#### [Problem]
The data below must be repeated exactly. Leave nothing out.

Coordinate-based change listings:
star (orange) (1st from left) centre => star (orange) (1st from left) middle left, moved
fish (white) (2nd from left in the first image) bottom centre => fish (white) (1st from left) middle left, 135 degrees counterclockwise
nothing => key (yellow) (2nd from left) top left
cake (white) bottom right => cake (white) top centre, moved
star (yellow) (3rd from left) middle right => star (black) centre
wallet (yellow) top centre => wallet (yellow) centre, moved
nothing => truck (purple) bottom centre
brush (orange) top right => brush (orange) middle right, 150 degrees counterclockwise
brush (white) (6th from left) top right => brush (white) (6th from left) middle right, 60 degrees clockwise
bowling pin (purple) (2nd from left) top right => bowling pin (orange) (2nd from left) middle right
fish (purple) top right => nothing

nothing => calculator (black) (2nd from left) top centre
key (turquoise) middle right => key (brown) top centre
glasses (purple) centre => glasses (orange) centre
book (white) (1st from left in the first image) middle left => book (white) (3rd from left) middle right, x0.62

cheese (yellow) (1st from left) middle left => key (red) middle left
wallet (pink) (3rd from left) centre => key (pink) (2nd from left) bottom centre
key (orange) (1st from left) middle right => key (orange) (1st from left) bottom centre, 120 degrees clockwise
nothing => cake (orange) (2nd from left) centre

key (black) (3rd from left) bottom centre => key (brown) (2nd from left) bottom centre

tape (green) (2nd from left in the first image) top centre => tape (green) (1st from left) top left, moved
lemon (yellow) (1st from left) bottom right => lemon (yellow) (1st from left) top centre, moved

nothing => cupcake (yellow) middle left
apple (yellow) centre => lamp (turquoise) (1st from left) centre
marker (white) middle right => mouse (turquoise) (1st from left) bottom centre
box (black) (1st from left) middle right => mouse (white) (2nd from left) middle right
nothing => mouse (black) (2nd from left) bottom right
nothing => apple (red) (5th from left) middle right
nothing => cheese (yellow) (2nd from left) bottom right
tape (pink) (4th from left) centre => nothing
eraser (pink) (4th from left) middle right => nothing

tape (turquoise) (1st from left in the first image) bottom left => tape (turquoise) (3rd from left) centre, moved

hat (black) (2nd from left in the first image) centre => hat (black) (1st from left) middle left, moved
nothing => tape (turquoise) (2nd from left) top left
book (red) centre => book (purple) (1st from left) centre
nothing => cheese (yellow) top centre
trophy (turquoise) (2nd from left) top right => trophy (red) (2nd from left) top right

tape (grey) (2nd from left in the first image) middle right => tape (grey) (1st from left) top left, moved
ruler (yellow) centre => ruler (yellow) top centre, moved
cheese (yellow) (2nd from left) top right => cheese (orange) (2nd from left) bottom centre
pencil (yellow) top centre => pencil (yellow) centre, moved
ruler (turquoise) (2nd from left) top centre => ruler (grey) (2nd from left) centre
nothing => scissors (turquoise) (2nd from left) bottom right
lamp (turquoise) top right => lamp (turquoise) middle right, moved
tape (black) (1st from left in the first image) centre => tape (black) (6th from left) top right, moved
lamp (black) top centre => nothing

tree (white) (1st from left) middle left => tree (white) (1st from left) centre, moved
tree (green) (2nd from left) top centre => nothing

#### [The completed task]
star (orange) (1st from left) centre => star (orange) (1st from left) middle left, moved
fish (white) (2nd from left in the first image) bottom centre => fish (white) (1st from left) middle left, 135 degrees counterclockwise
nothing => key (yellow) (2nd from left) top left
cake (white) bottom right => cake (white) top centre, moved
star (yellow) (3rd from left) middle right => star (black) centre
wallet (yellow) top centre => wallet (yellow) centre, moved
nothing => truck (purple) bottom centre
brush (orange) top right => brush (orange) middle right, 150 degrees counterclockwise
brush (white) (6th from left) top right => brush (white) (6th from left) middle right, 60 degrees clockwise
bowling pin (purple) (2nd from left) top right => bowling pin (orange) (2nd from left) middle right
fish (purple) top right => nothing

nothing => calculator (black) (2nd from left) top centre
key (turquoise) middle right => key (brown) top centre
glasses (purple) centre => glasses (orange) centre
book (white) (1st from left in the first image) middle left => book (white) (3rd from left) middle right, x0.62

cheese (yellow) (1st from left) middle left => key (red) middle left
wallet (pink) (3rd from left) centre => key (pink) (2nd from left) bottom centre
key (orange) (1st from left) middle right => key (orange) (1st from left) bottom centre, 120 degrees clockwise
nothing => cake (orange) (2nd from left) centre

key (black) (3rd from left) bottom centre => key (brown) (2nd from left) bottom centre

tape (green) (2nd from left in the first image) top centre => tape (green) (1st from left) top left, moved
lemon (yellow) (1st from left) bottom right => lemon (yellow) (1st from left) top centre, moved

nothing => cupcake (yellow) middle left
apple (yellow) centre => lamp (turquoise) (1st from left) centre
marker (white) middle right => mouse (turquoise) (1st from left) bottom centre
box (black) (1st from left) middle right => mouse (white) (2nd from left) middle right
nothing => mouse (black) (2nd from left) bottom right
nothing => apple (red) (5th from left) middle right
nothing => cheese (yellow) (2nd from left) bottom right
tape (pink) (4th from left) centre => nothing
eraser (pink) (4th from left) middle right => nothing

tape (turquoise) (1st from left in the first image) bottom left => tape (turquoise) (3rd from left) centre, moved

hat (black) (2nd from left in the first image) centre => hat (black) (1st from left) middle left, moved
nothing => tape (turquoise) (2nd from left) top left
book (red) centre => book (purple) (1st from left) centre
nothing => cheese (yellow) top centre
trophy (turquoise) (2nd from left) top right => trophy (red) (2nd from left) top right

tape (grey) (2nd from left in the first image) middle right => tape (grey) (1st from left) top left, moved
ruler (yellow) centre => ruler (yellow) top centre, moved
cheese (yellow) (2nd from left) top right => cheese (orange) (2nd from left) bottom centre
pencil (yellow) top centre => pencil (yellow) centre, moved
ruler (turquoise) (2nd from left) top centre => ruler (grey) (2nd from left) centre
nothing => scissors (turquoise) (2nd from left) bottom right
lamp (turquoise) top right => lamp (turquoise) middle right, moved
tape (black) (1st from left in the first image) centre => tape (black) (6th from left) top right, moved
lamp (black) top centre => nothing

tree (white) (1st from left) middle left => tree (white) (1st from left) centre, moved
tree (green) (2nd from left) top centre => nothing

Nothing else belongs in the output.